Task ▸ In the copy, include exactly the lines from the one with "DHT3 pin DATA: D6 -> D3" through the end of the data and no others, both ends kept, with every picture left out.

Material for this exercise ▸
*** Block opens ***
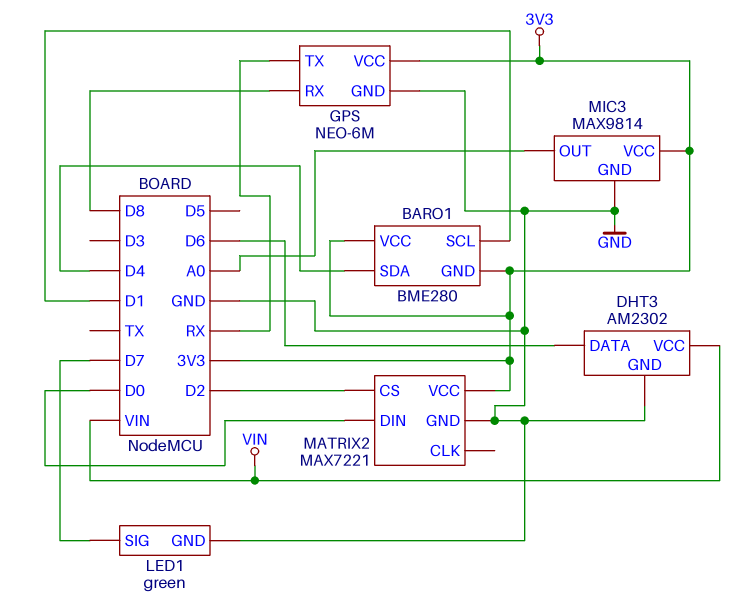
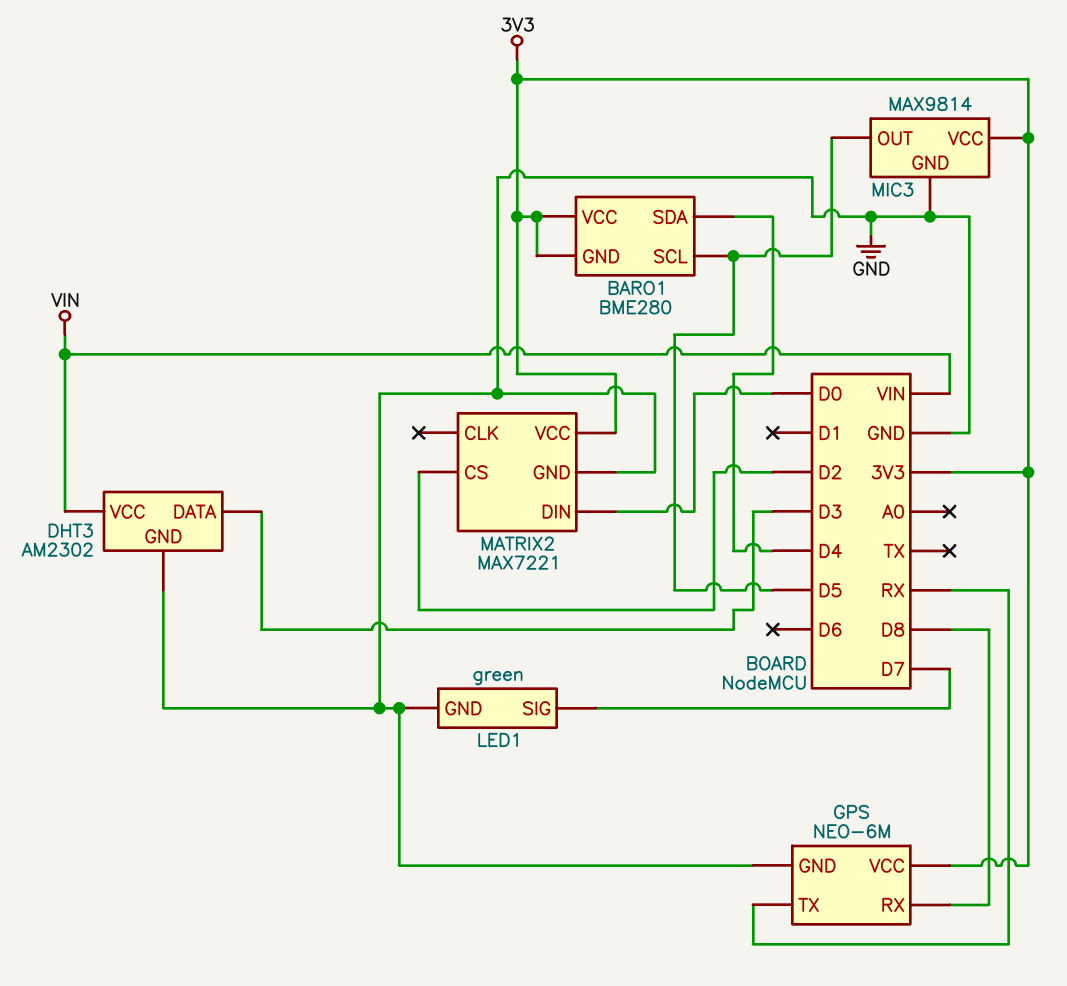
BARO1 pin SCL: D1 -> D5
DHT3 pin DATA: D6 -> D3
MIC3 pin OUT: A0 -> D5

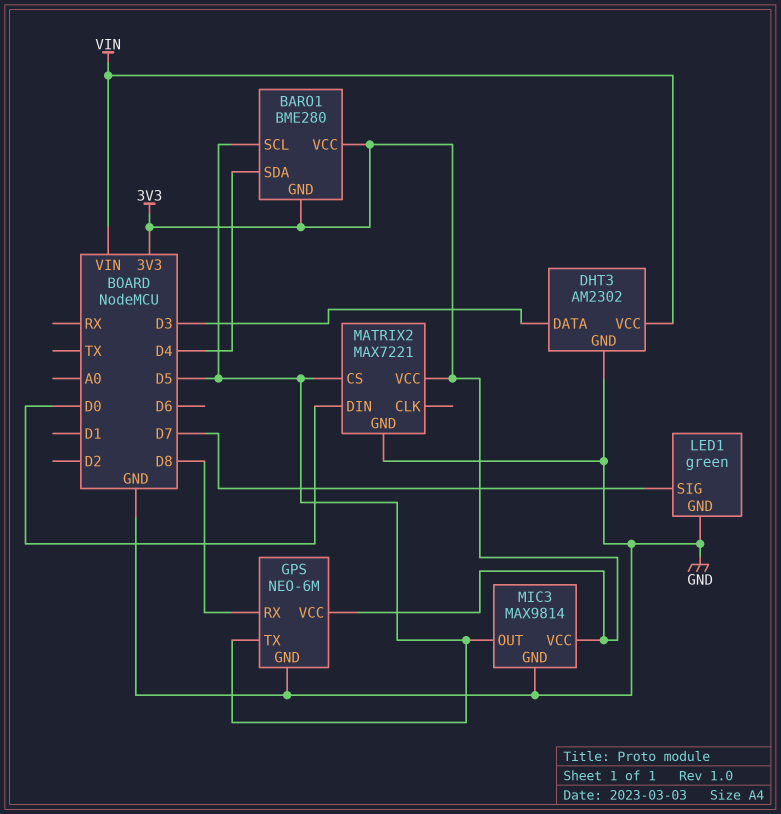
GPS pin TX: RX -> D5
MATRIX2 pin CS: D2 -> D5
*** Block closes ***
Worked solution ▸
DHT3 pin DATA: D6 -> D3
MIC3 pin OUT: A0 -> D5

GPS pin TX: RX -> D5
MATRIX2 pin CS: D2 -> D5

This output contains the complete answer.